Available data: Begin

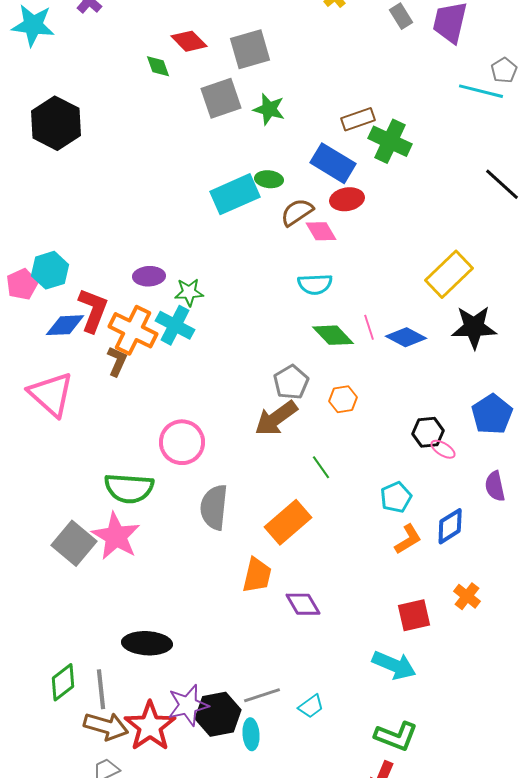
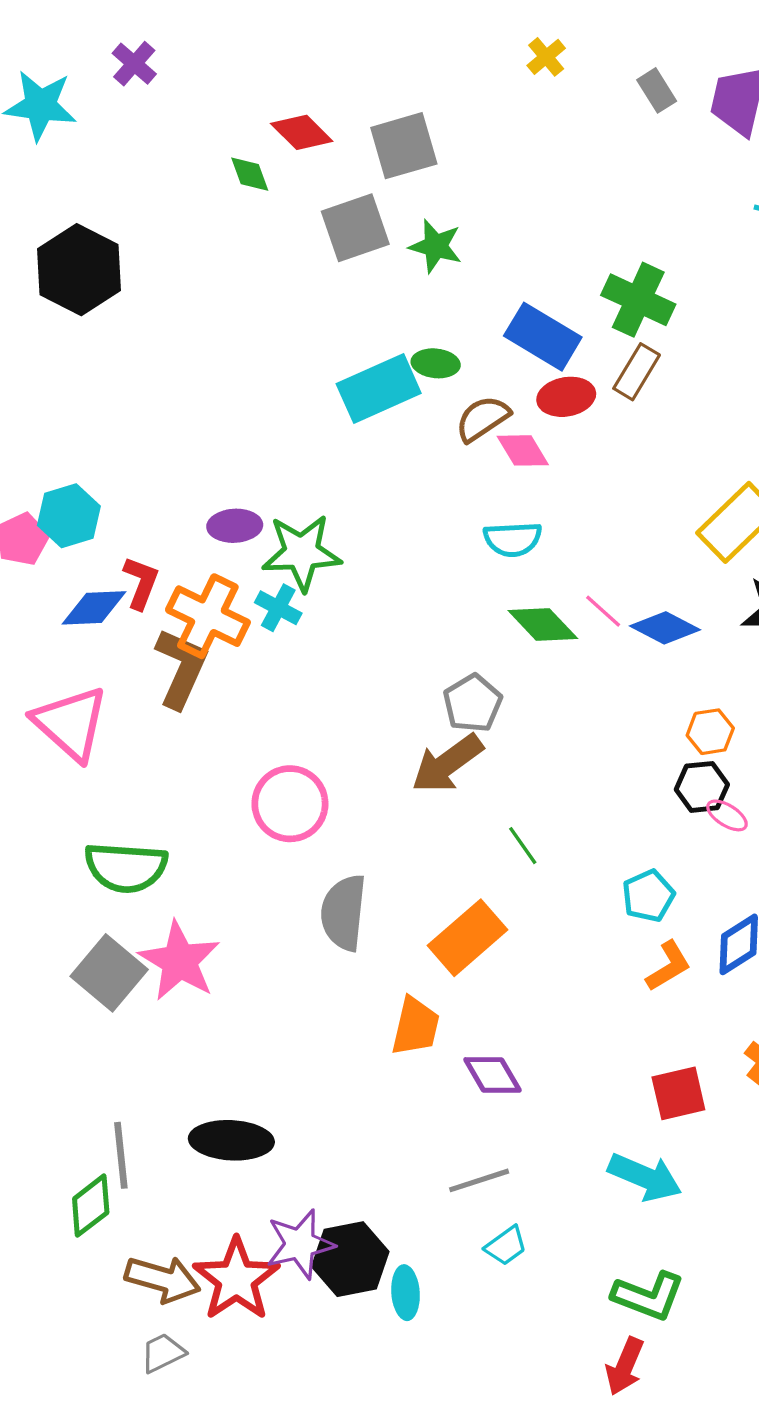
brown rectangle: (358, 119) -> (637, 372), moved, turned -40
green star: (189, 292) -> (302, 553), size x1.6
red L-shape: (93, 310) -> (141, 583), size x0.7
cyan cross: (175, 325) -> (278, 608), size x0.7
pink line: (369, 327) -> (603, 611), turned -30
brown L-shape: (117, 361) -> (181, 668), size x1.6
orange hexagon: (343, 399) -> (710, 732), moved
green semicircle: (129, 488) -> (126, 867), moved
gray line: (101, 689) -> (121, 1155), moved
gray line: (262, 695) -> (479, 1180), moved

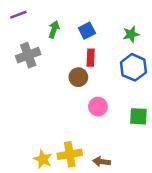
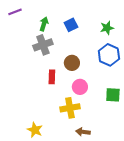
gray cross: (28, 55) -> (43, 45), moved
red rectangle: (91, 58) -> (52, 77), moved
brown circle: (78, 77) -> (72, 63), moved
yellow cross: (70, 154) -> (70, 108), moved

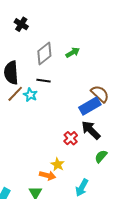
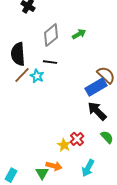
red cross: (71, 138) -> (77, 139), moved
green semicircle: (101, 156) -> (107, 137), turned 96
orange arrow: (47, 176) -> (54, 166), moved

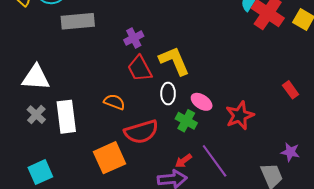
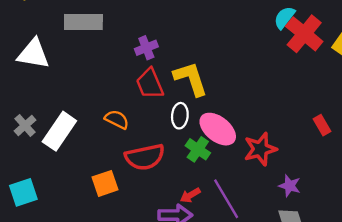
white triangle: (36, 77) -> (33, 54), moved
pink ellipse: (202, 102) -> (218, 129), size x1.5
white rectangle: (66, 117) -> (59, 131), turned 36
purple star: (290, 152) -> (290, 186), moved
orange square: (110, 158) -> (105, 183), size x0.7

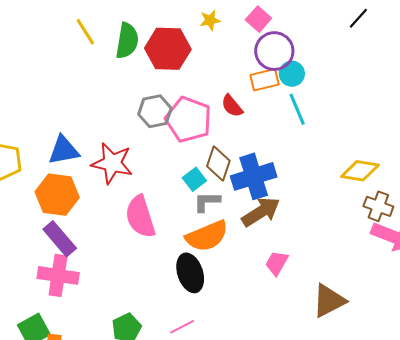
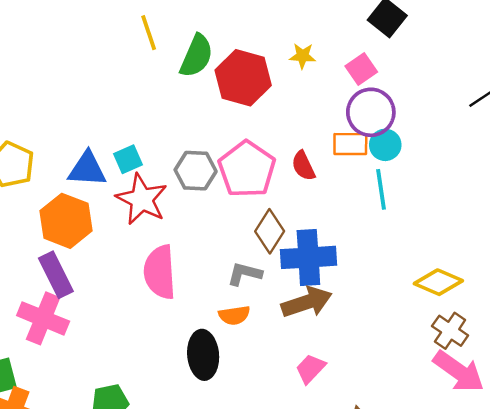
gray hexagon: (155, 111) -> (196, 171), moved
cyan square: (194, 179) -> (128, 159), moved
orange semicircle: (207, 236) -> (234, 315), size x0.6

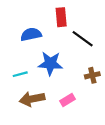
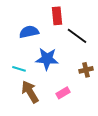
cyan line: (20, 74) -> (19, 69), turned 32
brown arrow: (32, 99) -> (30, 92), turned 70

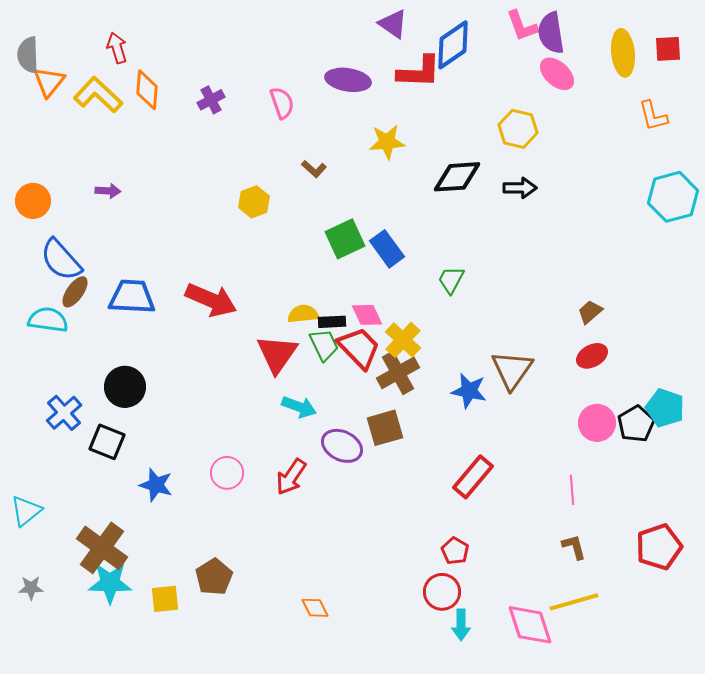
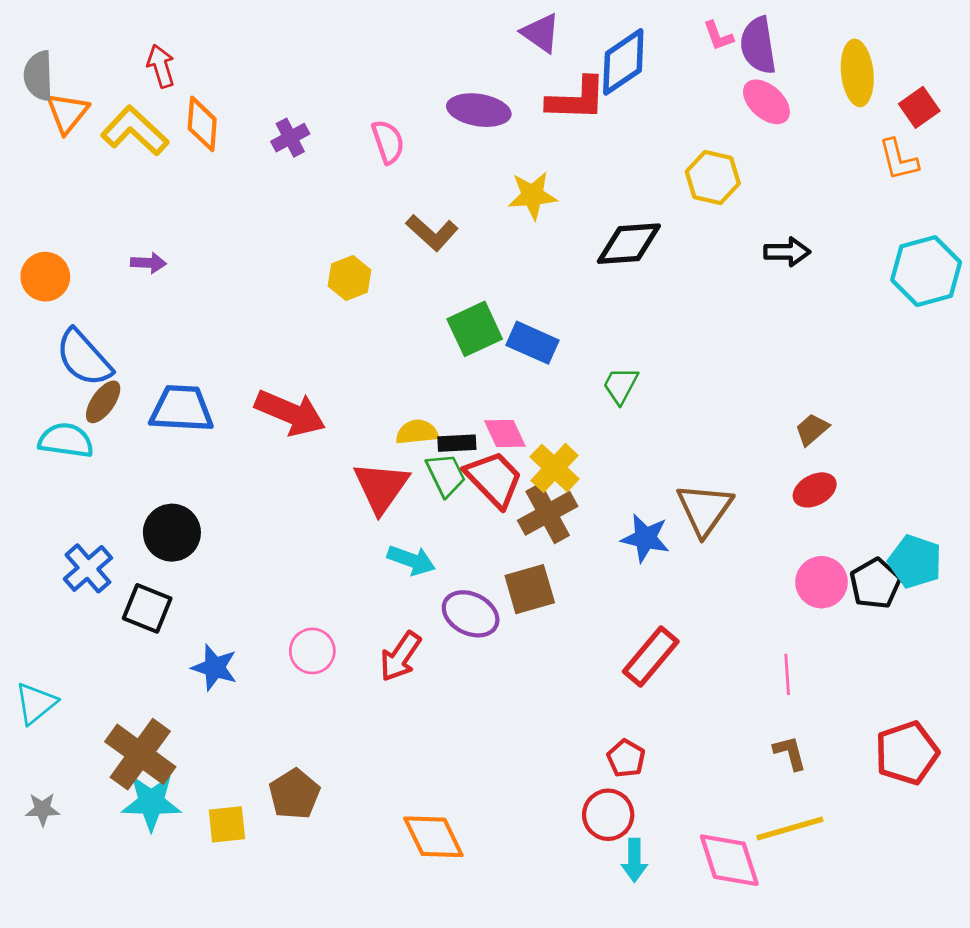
pink L-shape: (522, 26) -> (718, 36), size x0.7
red square: (668, 49) -> (919, 107), moved, turned -32
brown L-shape: (314, 169) -> (432, 233), size x1.5
black arrow: (520, 188) -> (787, 252), moved
blue rectangle: (387, 249) -> (532, 343), turned -30
orange diamond: (315, 608) -> (433, 837), size x1.6

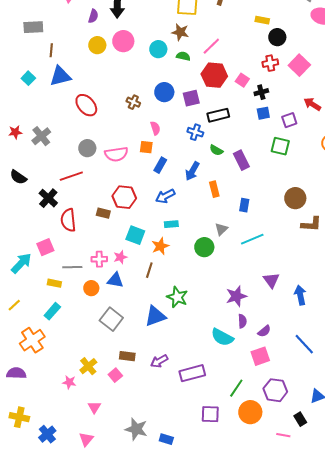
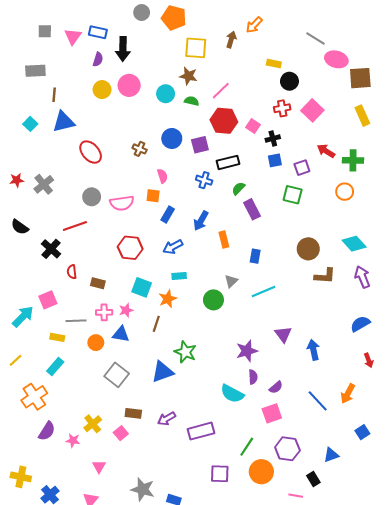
green semicircle: (216, 150) -> (238, 188), moved, turned 104
brown rectangle: (103, 213) -> (98, 283), moved
red semicircle: (68, 220) -> (72, 272), size x0.6
purple semicircle: (16, 373) -> (47, 431), moved, turned 120

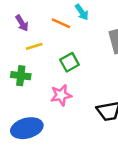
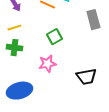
yellow line: (34, 46) -> (14, 28), moved

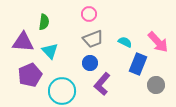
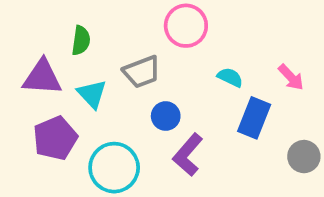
pink circle: (89, 14) -> (186, 26), moved, size x1.5
gray trapezoid: (93, 39) -> (142, 72), moved
pink arrow: (158, 42) -> (291, 77), size x0.7
gray circle: (156, 85) -> (304, 157), moved

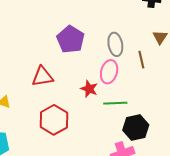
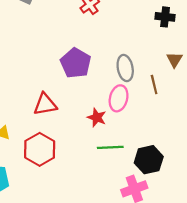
green line: (115, 103) -> (110, 147), moved
red hexagon: (54, 120) -> (40, 149), moved

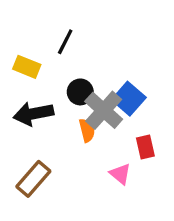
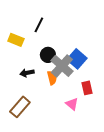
black arrow: (33, 114) -> (27, 73), moved, size x0.6

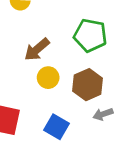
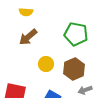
brown arrow: (37, 49) -> (28, 37), moved

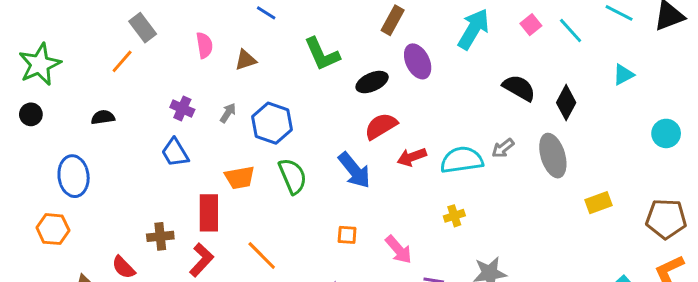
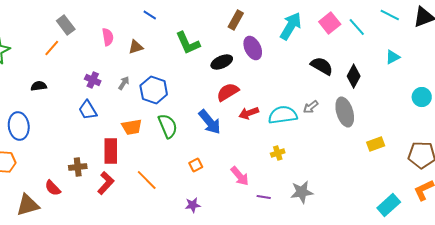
pink square: (531, 25) -> (330, 23), size x1.5
orange square: (347, 235) -> (196, 165), moved, turned -32

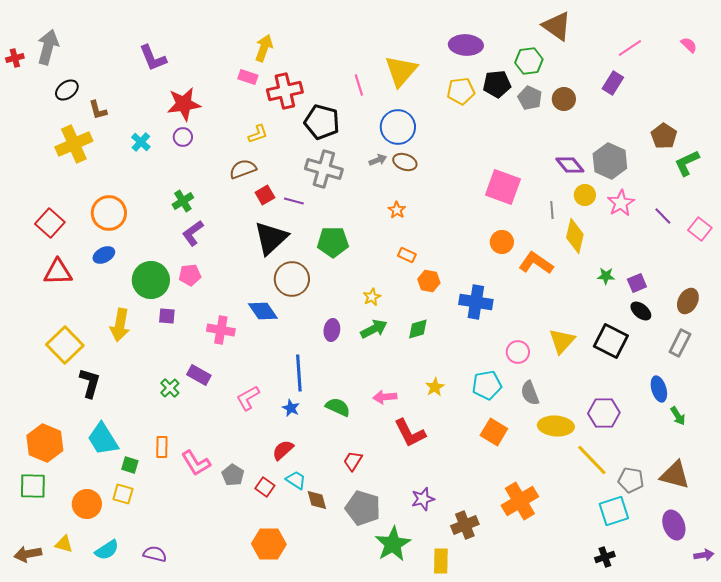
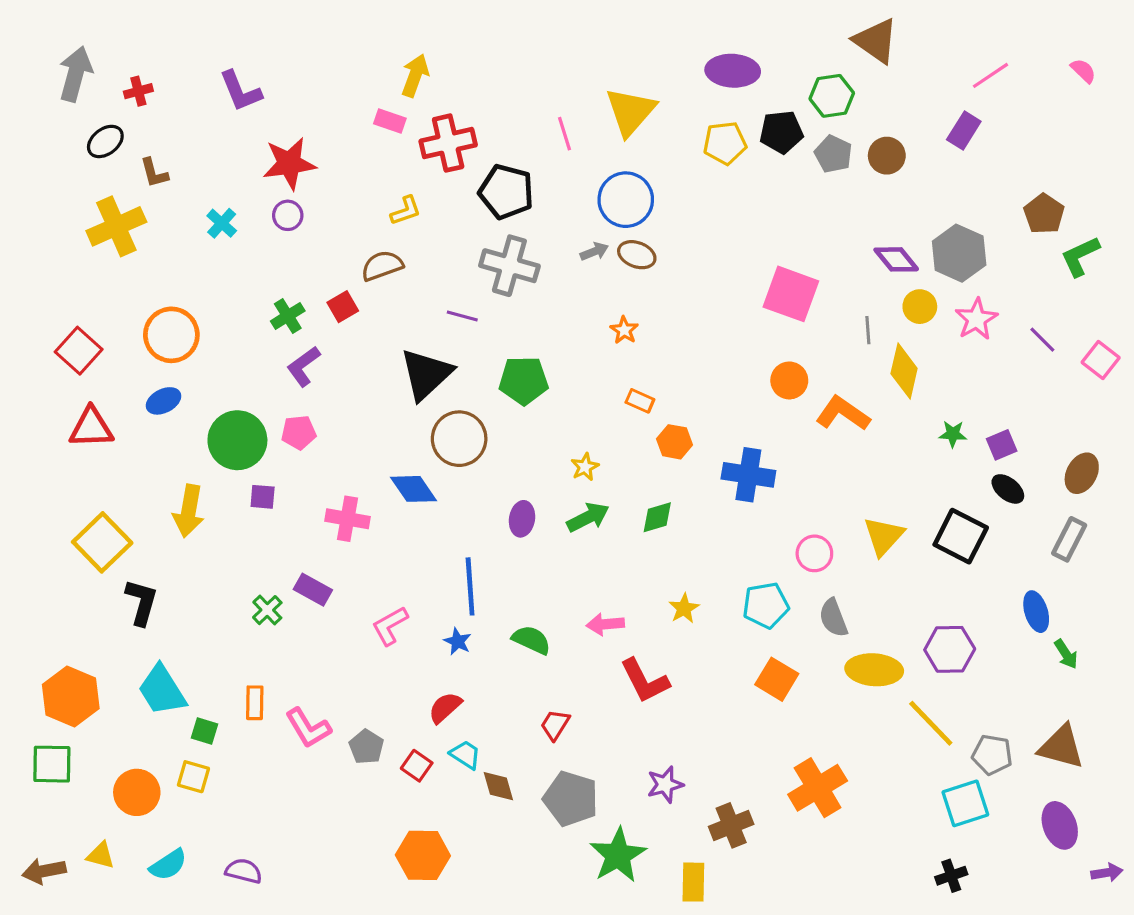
red cross: (15, 58) -> (138, 91), moved
red square: (265, 195) -> (343, 307), moved

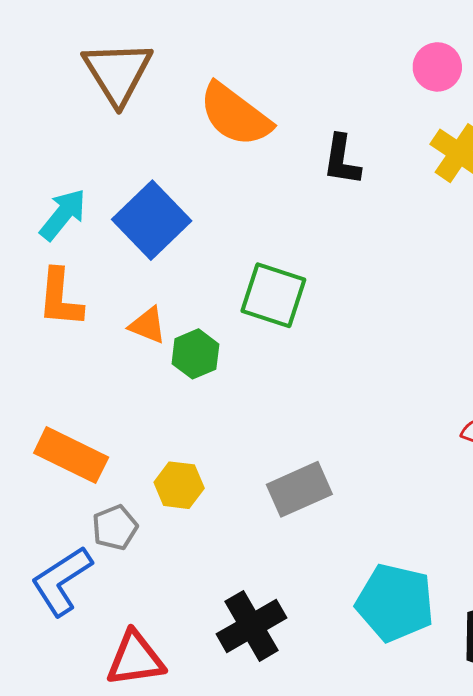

Available data: End

◆ Try it:
Any pictures are to be skipped, and the lines from the beginning of the entries through the line with "green semicircle: (129, 488)" copied exactly.

◆ Response to this task:
brown rectangle: (358, 119) -> (637, 372), moved, turned -40
green star: (189, 292) -> (302, 553), size x1.6
red L-shape: (93, 310) -> (141, 583), size x0.7
cyan cross: (175, 325) -> (278, 608), size x0.7
pink line: (369, 327) -> (603, 611), turned -30
brown L-shape: (117, 361) -> (181, 668), size x1.6
orange hexagon: (343, 399) -> (710, 732), moved
green semicircle: (129, 488) -> (126, 867), moved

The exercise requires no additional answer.